Stored records
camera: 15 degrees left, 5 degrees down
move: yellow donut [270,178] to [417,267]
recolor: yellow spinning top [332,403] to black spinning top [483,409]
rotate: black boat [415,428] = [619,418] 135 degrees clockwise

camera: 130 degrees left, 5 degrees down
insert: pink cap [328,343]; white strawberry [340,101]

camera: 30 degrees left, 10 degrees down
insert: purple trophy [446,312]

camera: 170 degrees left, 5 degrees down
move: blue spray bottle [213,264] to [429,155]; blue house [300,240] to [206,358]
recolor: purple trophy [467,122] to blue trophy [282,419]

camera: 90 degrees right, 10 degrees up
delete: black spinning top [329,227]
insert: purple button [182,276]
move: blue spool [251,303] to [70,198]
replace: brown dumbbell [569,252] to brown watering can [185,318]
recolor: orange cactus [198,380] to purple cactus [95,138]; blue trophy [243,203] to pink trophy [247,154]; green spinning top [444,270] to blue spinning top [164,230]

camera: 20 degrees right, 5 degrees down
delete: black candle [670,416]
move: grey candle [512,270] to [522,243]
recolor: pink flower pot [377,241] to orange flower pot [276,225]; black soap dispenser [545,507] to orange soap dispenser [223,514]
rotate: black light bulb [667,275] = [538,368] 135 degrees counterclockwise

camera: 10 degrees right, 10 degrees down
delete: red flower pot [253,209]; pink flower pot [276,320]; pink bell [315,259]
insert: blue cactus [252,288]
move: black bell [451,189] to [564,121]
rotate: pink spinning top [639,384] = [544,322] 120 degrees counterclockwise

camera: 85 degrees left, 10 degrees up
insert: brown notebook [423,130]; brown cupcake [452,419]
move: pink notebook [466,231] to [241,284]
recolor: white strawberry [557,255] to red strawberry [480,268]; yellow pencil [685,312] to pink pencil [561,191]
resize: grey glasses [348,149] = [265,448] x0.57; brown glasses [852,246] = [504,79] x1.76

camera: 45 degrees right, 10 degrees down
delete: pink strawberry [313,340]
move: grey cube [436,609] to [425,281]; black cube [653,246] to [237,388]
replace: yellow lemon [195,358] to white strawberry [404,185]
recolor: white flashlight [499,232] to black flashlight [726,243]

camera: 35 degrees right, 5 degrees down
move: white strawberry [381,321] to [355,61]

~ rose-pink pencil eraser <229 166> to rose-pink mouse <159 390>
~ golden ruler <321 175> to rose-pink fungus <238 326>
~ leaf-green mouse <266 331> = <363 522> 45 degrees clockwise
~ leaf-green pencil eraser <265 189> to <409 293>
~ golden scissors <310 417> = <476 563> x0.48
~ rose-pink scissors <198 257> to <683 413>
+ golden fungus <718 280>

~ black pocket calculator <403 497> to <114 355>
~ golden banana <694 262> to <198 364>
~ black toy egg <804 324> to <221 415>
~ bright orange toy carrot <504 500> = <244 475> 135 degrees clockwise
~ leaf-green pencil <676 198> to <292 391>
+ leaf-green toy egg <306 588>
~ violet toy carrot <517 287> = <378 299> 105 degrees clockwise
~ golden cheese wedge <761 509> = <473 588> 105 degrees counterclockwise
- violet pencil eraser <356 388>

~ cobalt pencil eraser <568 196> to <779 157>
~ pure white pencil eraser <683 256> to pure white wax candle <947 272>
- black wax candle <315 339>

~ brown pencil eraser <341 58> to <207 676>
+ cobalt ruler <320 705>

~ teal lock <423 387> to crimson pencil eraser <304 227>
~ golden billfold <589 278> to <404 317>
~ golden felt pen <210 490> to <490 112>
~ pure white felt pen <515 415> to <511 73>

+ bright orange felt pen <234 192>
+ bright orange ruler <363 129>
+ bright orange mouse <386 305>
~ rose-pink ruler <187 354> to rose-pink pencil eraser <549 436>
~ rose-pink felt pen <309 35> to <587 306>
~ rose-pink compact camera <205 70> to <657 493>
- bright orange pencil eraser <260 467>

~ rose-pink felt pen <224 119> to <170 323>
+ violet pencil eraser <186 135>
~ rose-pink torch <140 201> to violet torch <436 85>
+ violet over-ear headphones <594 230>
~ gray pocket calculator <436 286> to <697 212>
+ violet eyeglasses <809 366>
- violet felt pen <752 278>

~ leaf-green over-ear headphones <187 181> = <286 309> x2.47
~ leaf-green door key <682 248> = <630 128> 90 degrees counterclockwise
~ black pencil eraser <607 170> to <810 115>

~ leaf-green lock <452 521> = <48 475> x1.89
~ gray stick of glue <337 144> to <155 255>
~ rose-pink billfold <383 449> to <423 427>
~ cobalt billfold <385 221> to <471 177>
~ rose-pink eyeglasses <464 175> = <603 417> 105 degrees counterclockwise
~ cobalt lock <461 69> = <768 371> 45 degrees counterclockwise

■ **Exercise aim**:
Each line above with the word "scissors" must be returned.

■ **Response**:
~ golden scissors <310 417> = <476 563> x0.48
~ rose-pink scissors <198 257> to <683 413>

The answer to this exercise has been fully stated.